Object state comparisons
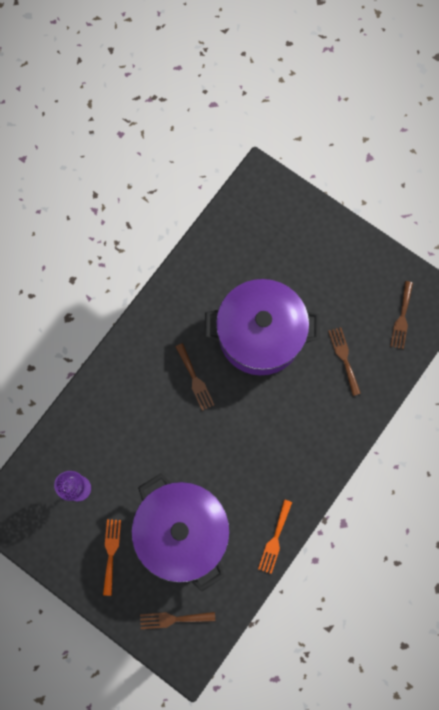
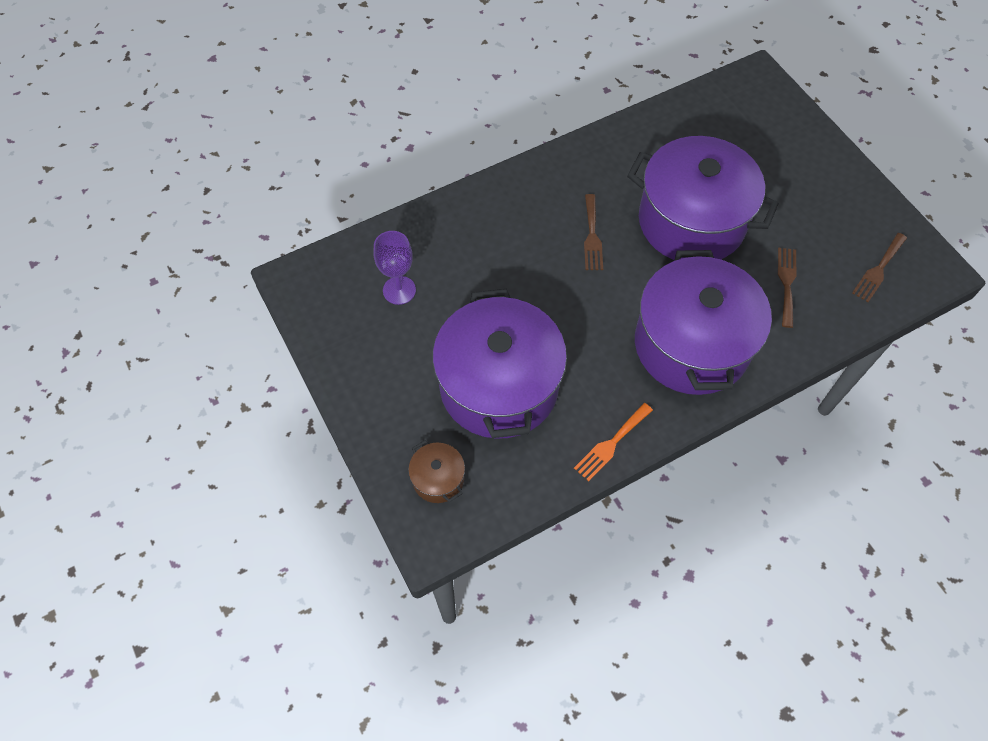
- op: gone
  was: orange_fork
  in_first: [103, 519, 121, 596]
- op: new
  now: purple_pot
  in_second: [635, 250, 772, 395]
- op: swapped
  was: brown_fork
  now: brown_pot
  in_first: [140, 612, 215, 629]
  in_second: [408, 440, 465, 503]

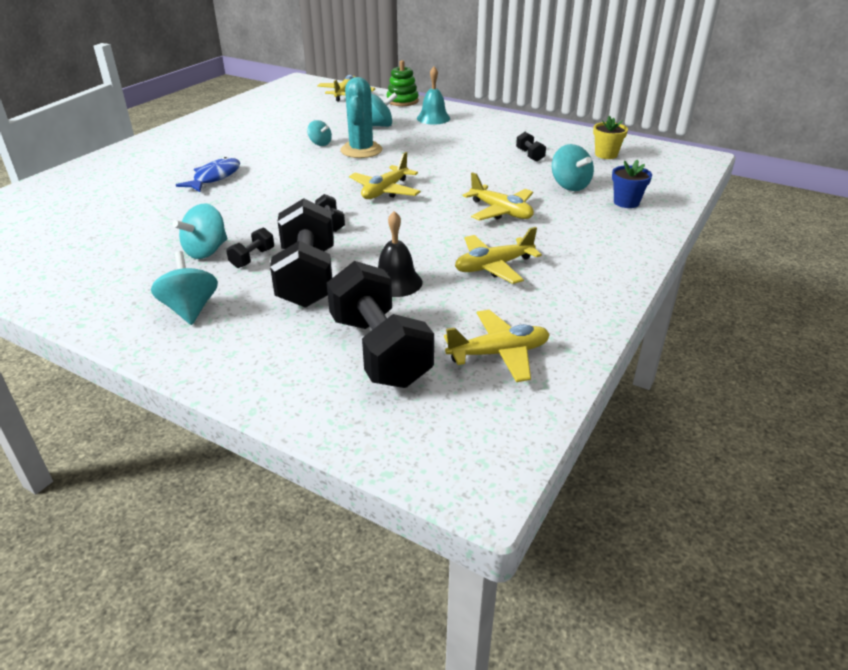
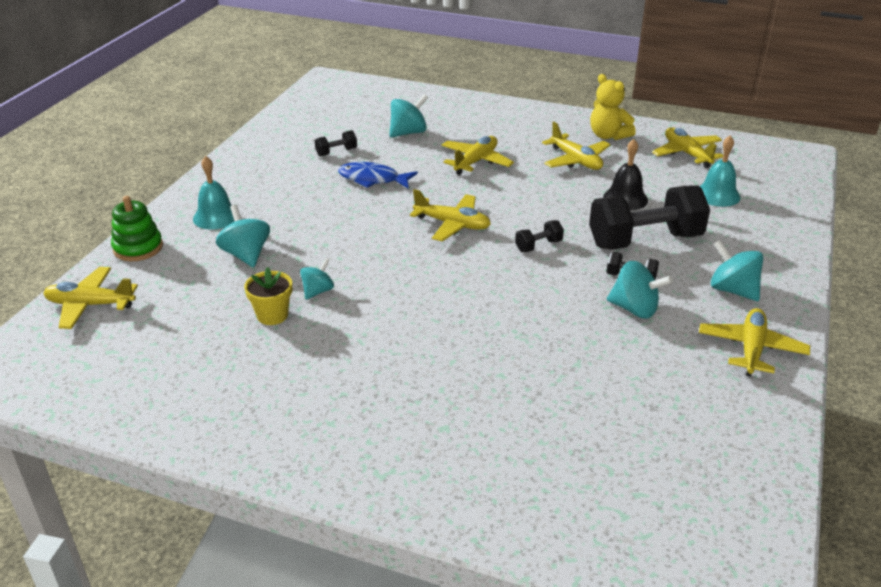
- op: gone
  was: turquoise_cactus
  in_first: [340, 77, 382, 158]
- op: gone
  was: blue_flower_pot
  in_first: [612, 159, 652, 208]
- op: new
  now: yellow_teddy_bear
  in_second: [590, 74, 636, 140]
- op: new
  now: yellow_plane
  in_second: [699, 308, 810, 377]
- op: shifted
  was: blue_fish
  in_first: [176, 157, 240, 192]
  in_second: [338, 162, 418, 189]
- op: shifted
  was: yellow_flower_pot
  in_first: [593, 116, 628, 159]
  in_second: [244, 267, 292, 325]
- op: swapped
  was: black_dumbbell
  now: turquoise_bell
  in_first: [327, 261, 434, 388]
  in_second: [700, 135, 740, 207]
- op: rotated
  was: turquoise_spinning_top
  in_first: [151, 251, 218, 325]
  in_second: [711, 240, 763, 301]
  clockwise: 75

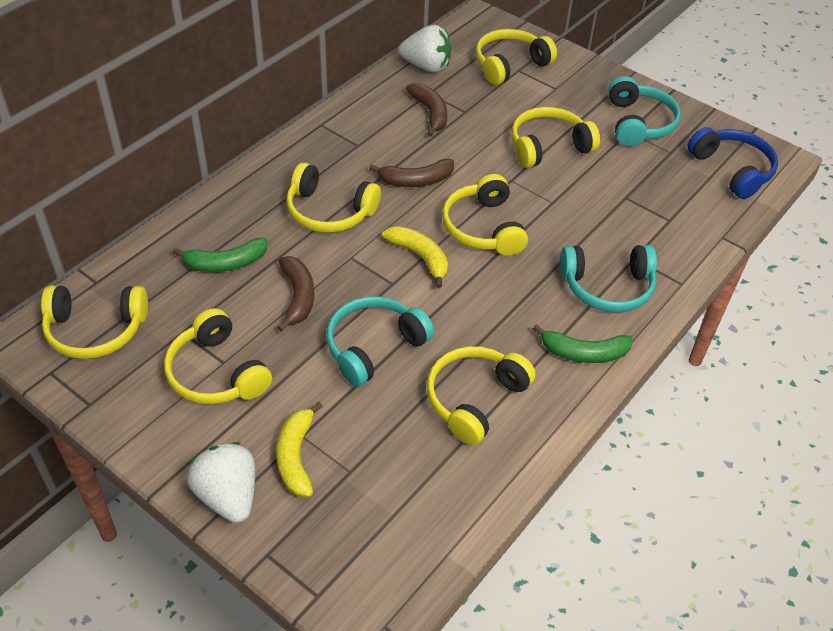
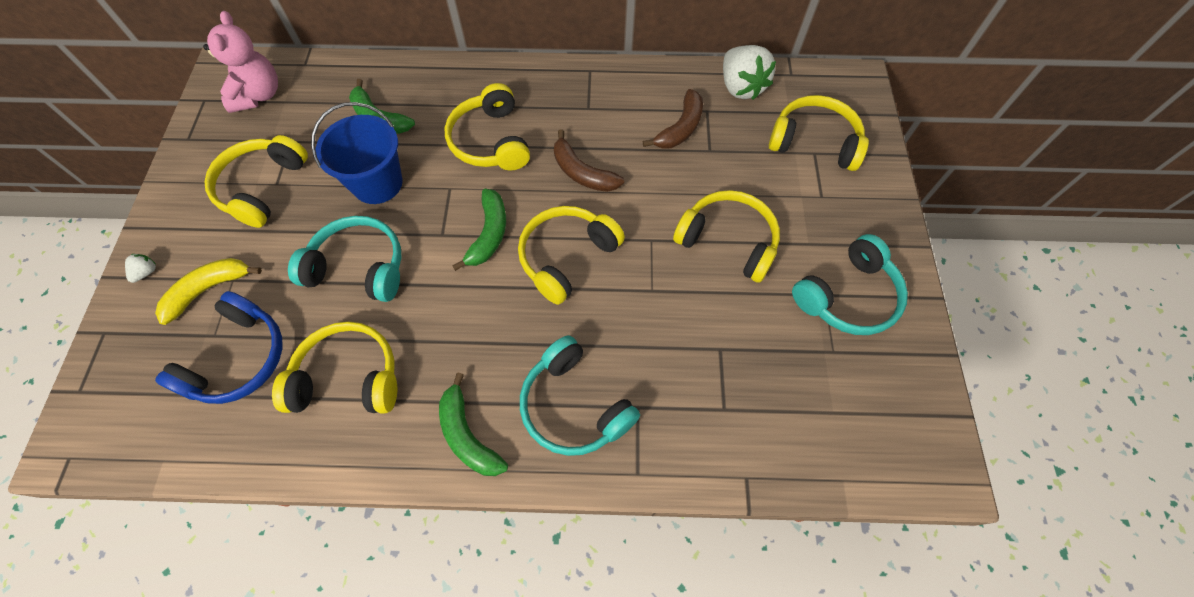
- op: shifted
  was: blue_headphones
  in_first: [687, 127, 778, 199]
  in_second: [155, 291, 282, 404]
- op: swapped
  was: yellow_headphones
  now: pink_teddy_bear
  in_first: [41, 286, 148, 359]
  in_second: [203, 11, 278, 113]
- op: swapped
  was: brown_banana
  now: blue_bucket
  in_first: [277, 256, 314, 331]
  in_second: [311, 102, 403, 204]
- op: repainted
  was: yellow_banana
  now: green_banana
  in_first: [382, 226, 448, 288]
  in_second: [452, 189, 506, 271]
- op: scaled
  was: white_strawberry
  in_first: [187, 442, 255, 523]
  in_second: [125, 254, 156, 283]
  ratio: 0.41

...

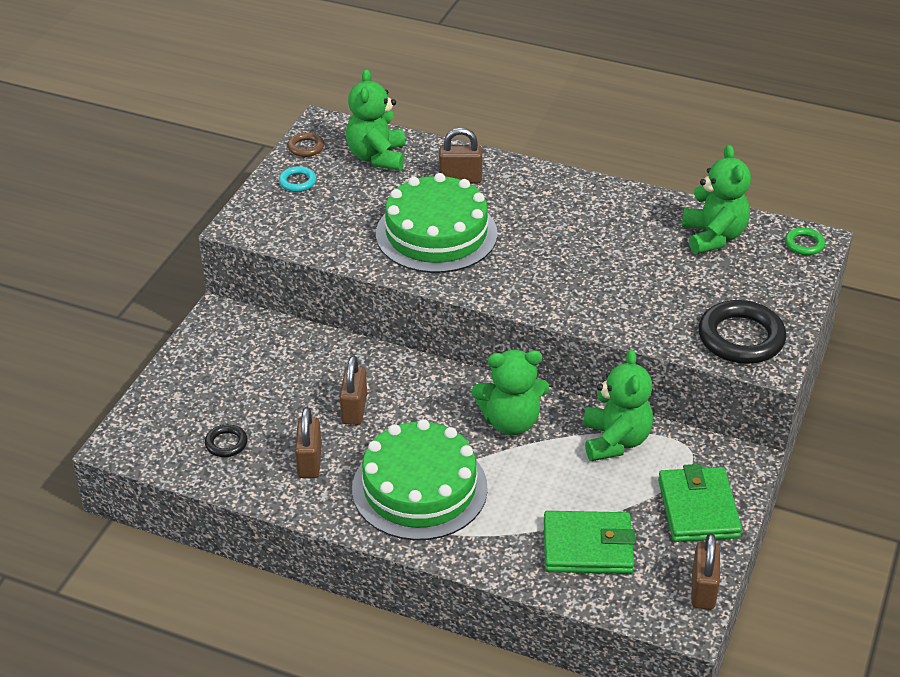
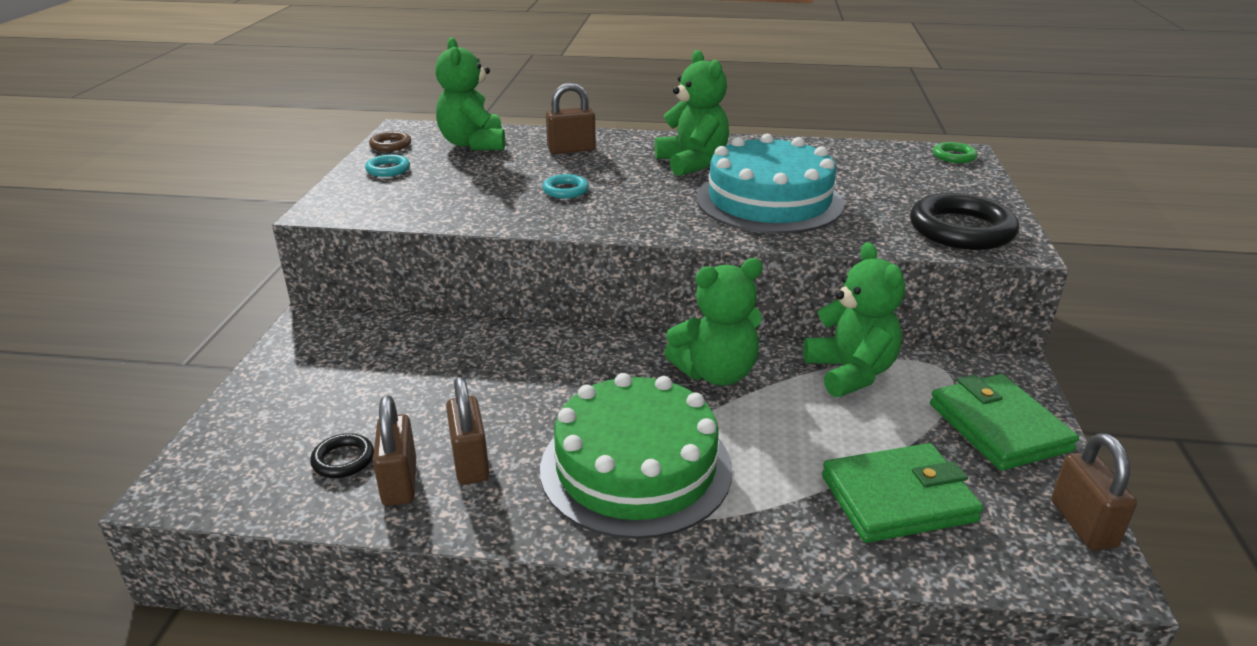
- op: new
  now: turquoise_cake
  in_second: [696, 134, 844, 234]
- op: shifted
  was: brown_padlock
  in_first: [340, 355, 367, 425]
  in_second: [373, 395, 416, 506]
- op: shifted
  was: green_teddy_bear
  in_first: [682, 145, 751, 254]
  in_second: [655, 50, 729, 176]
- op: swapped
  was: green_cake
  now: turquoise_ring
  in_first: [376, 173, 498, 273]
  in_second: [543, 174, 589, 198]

=== What you need to do ===
In the records above, find the line with "was: brown_fork" and the line with "in_second: [155, 291, 282, 404]", then restate word for word only those two lines and all lines between, omitting pictures.

=== Your response ===
  was: brown_fork
  now: brown_pot
  in_first: [140, 612, 215, 629]
  in_second: [408, 440, 465, 503]

- op: gone
  was: turquoise_cactus
  in_first: [340, 77, 382, 158]
- op: gone
  was: blue_flower_pot
  in_first: [612, 159, 652, 208]
- op: new
  now: yellow_teddy_bear
  in_second: [590, 74, 636, 140]
- op: new
  now: yellow_plane
  in_second: [699, 308, 810, 377]
- op: shifted
  was: blue_fish
  in_first: [176, 157, 240, 192]
  in_second: [338, 162, 418, 189]
- op: shifted
  was: yellow_flower_pot
  in_first: [593, 116, 628, 159]
  in_second: [244, 267, 292, 325]
- op: swapped
  was: black_dumbbell
  now: turquoise_bell
  in_first: [327, 261, 434, 388]
  in_second: [700, 135, 740, 207]
- op: rotated
  was: turquoise_spinning_top
  in_first: [151, 251, 218, 325]
  in_second: [711, 240, 763, 301]
  clockwise: 75

- op: shifted
  was: blue_headphones
  in_first: [687, 127, 778, 199]
  in_second: [155, 291, 282, 404]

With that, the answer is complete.